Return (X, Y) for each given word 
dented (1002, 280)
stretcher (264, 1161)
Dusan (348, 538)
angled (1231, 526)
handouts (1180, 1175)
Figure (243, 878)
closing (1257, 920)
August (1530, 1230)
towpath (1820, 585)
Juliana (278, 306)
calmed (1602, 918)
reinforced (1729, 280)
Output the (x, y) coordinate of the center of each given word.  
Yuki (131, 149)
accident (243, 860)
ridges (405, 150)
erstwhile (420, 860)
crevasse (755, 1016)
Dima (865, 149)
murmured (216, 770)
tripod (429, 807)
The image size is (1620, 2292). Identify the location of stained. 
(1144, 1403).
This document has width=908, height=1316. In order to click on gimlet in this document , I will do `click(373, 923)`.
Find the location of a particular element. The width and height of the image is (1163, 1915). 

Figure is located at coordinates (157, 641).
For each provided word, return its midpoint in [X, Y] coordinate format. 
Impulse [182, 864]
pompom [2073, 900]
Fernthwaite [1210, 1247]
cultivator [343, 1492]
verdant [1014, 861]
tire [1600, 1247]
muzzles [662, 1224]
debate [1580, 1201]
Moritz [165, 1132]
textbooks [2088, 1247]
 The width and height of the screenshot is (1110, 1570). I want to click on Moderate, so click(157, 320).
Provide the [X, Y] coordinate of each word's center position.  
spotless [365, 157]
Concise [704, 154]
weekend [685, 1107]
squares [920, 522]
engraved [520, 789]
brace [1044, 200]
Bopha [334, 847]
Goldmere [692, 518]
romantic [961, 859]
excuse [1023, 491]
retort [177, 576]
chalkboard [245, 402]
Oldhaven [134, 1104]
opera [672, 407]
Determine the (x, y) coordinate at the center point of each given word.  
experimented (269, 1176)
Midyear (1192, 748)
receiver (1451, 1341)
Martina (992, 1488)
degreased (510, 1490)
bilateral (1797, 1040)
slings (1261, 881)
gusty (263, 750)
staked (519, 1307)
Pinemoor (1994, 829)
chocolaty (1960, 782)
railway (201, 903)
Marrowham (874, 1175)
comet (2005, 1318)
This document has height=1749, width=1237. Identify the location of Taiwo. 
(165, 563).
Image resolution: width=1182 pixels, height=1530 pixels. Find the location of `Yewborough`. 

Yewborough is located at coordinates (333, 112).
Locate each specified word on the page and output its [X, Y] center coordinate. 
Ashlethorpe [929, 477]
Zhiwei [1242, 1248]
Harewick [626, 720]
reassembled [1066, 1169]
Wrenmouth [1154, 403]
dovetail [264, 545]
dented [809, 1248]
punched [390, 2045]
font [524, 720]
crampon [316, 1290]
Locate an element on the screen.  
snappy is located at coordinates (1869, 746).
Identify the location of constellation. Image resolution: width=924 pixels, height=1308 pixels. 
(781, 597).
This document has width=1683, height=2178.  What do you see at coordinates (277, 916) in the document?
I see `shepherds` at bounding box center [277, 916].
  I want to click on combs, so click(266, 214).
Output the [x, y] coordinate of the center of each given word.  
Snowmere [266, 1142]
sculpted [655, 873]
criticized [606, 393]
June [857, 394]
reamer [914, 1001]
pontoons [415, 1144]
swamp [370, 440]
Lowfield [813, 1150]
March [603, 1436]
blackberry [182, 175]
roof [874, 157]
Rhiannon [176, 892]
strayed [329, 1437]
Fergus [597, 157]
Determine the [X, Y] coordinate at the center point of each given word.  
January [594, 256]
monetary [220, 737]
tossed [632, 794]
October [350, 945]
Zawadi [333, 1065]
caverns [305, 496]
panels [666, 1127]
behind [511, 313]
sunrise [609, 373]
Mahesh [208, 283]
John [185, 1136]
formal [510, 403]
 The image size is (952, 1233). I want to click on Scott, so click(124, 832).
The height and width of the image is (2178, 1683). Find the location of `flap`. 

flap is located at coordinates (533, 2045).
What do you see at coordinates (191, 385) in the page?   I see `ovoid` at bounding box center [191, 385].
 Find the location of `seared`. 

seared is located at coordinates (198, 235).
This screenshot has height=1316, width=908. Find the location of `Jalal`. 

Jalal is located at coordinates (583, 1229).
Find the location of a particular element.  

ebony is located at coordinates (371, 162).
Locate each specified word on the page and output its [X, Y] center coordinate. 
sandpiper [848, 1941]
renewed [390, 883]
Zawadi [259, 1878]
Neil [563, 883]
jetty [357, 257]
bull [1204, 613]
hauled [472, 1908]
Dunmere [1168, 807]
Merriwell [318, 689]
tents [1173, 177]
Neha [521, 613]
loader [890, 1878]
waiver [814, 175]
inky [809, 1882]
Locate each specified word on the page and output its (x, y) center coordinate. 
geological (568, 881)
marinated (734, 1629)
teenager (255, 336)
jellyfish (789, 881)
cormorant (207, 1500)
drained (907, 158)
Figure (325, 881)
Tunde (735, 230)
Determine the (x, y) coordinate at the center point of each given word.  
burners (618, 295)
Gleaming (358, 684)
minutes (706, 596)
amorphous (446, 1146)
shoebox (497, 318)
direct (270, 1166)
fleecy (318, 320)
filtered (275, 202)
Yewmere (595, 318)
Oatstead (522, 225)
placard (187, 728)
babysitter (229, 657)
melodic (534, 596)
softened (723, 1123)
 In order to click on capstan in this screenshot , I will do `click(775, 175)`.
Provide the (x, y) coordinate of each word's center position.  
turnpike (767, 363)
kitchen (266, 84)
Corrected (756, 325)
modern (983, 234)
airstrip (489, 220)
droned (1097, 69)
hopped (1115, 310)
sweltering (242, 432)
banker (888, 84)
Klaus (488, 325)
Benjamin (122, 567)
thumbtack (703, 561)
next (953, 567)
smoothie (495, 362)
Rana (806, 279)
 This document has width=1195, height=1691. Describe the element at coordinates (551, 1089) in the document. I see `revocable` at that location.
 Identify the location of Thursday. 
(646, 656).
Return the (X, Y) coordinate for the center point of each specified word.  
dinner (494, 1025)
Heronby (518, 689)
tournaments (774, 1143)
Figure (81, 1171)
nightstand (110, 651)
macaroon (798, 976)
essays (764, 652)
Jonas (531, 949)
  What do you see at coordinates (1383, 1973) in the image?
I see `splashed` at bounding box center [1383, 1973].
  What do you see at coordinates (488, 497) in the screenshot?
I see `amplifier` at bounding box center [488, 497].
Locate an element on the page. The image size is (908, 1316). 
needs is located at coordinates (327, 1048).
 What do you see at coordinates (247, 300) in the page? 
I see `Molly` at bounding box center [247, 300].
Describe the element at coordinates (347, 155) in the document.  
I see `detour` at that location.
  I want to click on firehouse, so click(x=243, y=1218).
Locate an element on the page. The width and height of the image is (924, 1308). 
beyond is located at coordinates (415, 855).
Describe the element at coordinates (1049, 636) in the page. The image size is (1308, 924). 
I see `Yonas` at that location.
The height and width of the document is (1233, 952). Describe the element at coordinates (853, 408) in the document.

_____

Copy the records above word for word, covering the stretch from the line that contains "excuse [1023, 491]" through the line that contains "comet (2005, 1318)".

excuse [1023, 491]
retort [177, 576]
chalkboard [245, 402]
Oldhaven [134, 1104]
opera [672, 407]
Determine the (x, y) coordinate at the center point of each given word.  
experimented (269, 1176)
Midyear (1192, 748)
receiver (1451, 1341)
Martina (992, 1488)
degreased (510, 1490)
bilateral (1797, 1040)
slings (1261, 881)
gusty (263, 750)
staked (519, 1307)
Pinemoor (1994, 829)
chocolaty (1960, 782)
railway (201, 903)
Marrowham (874, 1175)
comet (2005, 1318)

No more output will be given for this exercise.